*What the task requires*: To complete this task, print all the data below exactly but leave out the images.
Material shown below:
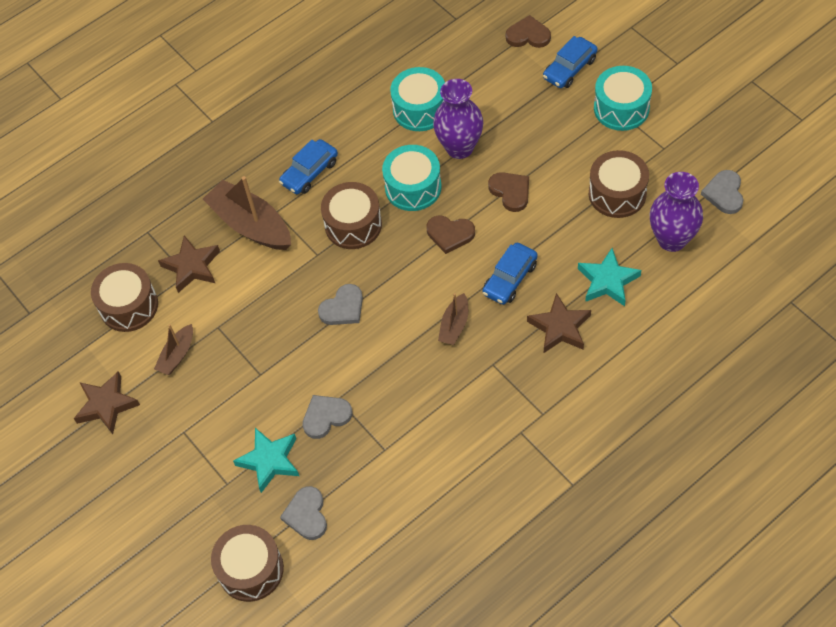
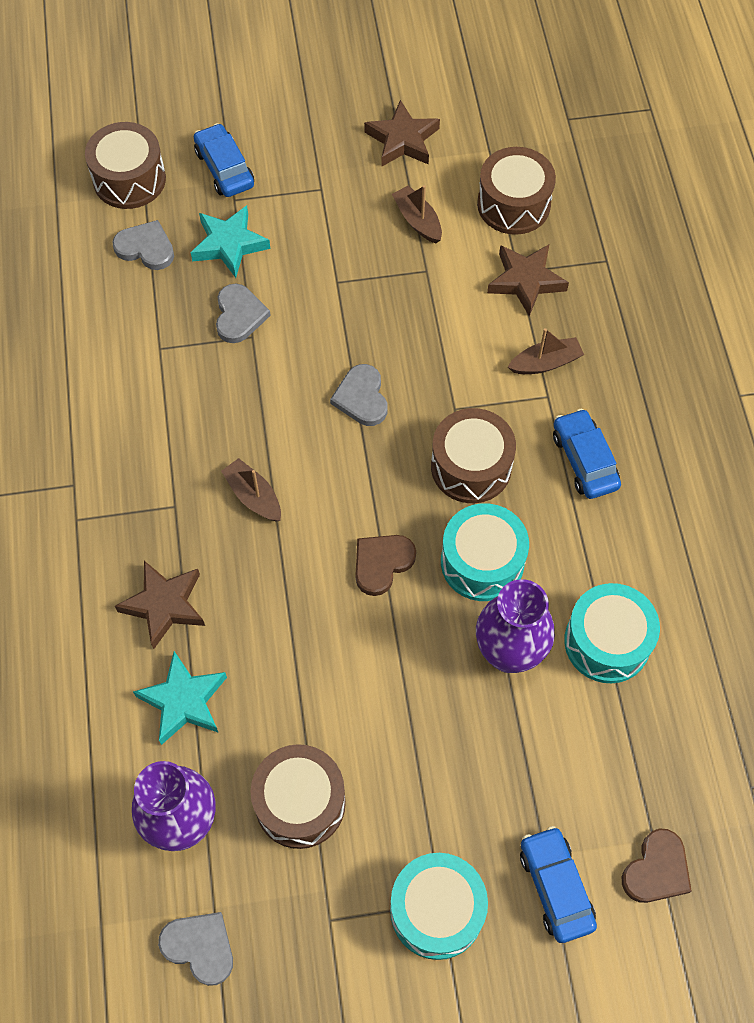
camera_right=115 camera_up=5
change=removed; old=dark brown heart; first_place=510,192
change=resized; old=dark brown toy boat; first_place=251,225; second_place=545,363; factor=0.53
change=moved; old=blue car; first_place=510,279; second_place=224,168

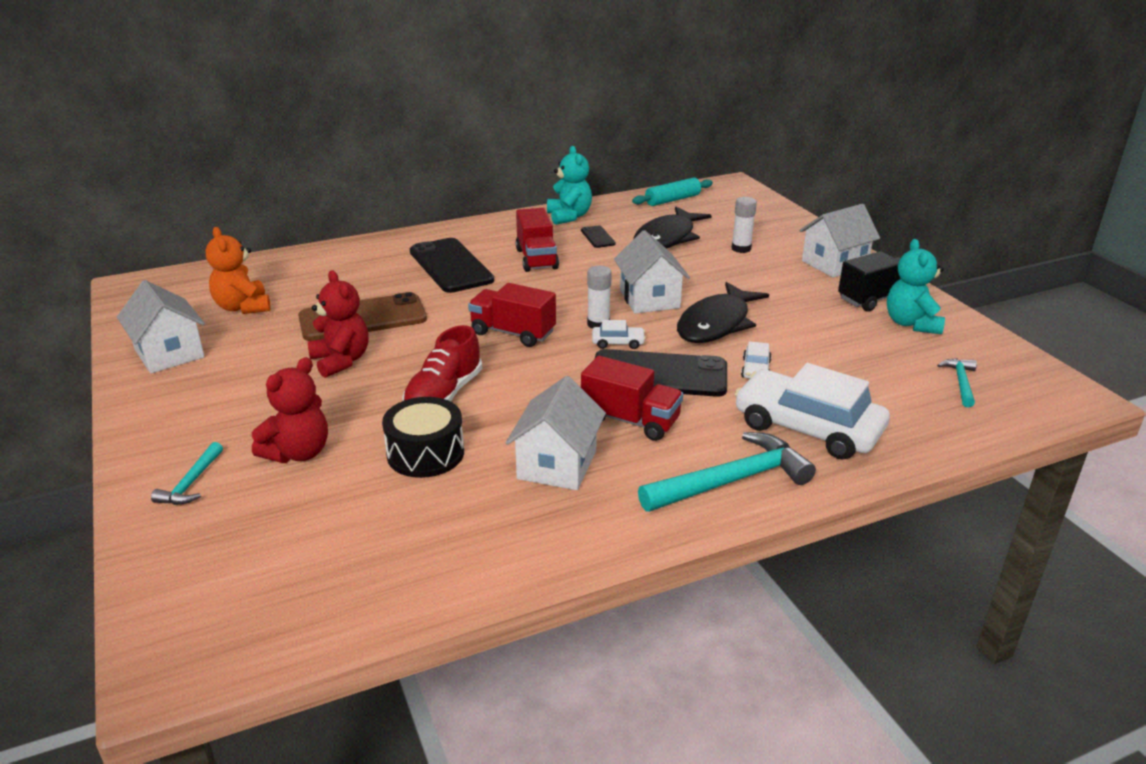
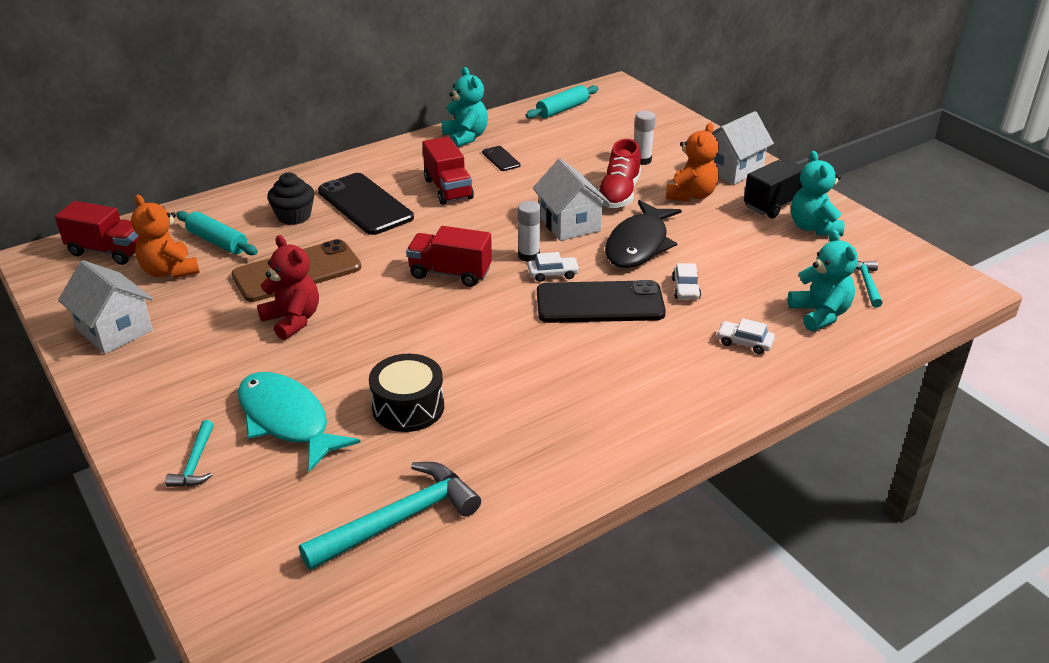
camera_right=-10 camera_up=5
change=removed; old=ebony toy fish; first_place=667,238
change=moved; old=crimson shoe; first_place=443,395; second_place=619,194
change=moved; old=crimson toy truck; first_place=630,420; second_place=108,251
change=replaced; old=crimson teddy; new=aqua toy fish; first_place=298,453; second_place=287,420
change=resized; old=snow-white car; first_place=808,428; second_place=744,342; factor=0.42
change=removed; old=snow-white cottage; first_place=557,464
change=moved; old=aqua carpenter's hammer; first_place=731,481; second_place=399,520
change=added; new=orange teddy; second_place=691,195
change=added; new=ebony fairy cake; second_place=294,216
change=added; new=aqua pastry roller; second_place=217,241
change=added; new=aqua teddy; second_place=820,314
End of Material shown.
*Problem solution*:
camera_right=115 camera_up=5
change=removed; old=dark brown heart; first_place=510,192
change=resized; old=dark brown toy boat; first_place=251,225; second_place=545,363; factor=0.53
change=moved; old=blue car; first_place=510,279; second_place=224,168

camera_right=-10 camera_up=5
change=removed; old=ebony toy fish; first_place=667,238
change=moved; old=crimson shoe; first_place=443,395; second_place=619,194
change=moved; old=crimson toy truck; first_place=630,420; second_place=108,251
change=replaced; old=crimson teddy; new=aqua toy fish; first_place=298,453; second_place=287,420
change=resized; old=snow-white car; first_place=808,428; second_place=744,342; factor=0.42
change=removed; old=snow-white cottage; first_place=557,464
change=moved; old=aqua carpenter's hammer; first_place=731,481; second_place=399,520
change=added; new=orange teddy; second_place=691,195
change=added; new=ebony fairy cake; second_place=294,216
change=added; new=aqua pastry roller; second_place=217,241
change=added; new=aqua teddy; second_place=820,314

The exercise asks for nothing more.